- Work order -
Please copy out each line of the listing that contains the word "turquoise".
== Material for this exercise
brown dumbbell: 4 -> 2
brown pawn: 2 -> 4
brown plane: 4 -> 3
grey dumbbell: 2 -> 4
====
== Material for this exercise
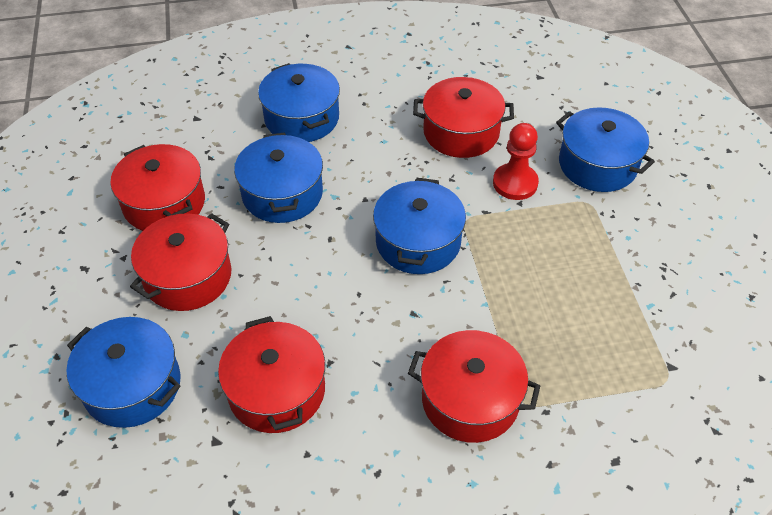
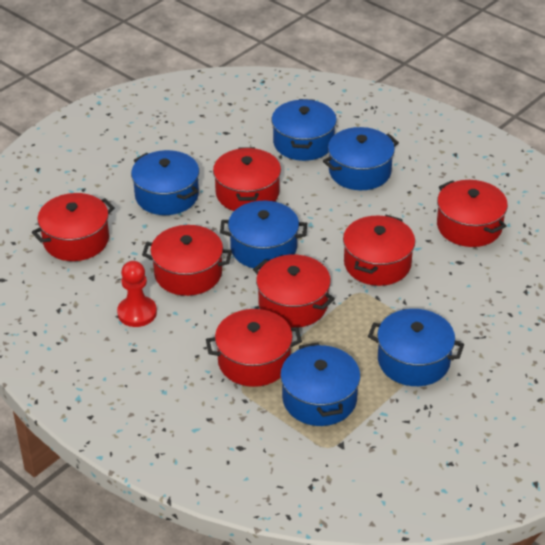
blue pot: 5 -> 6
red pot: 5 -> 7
====
== Material for this exercise
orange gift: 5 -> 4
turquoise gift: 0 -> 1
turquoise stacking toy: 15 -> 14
====
- Final answer -
turquoise gift: 0 -> 1
turquoise stacking toy: 15 -> 14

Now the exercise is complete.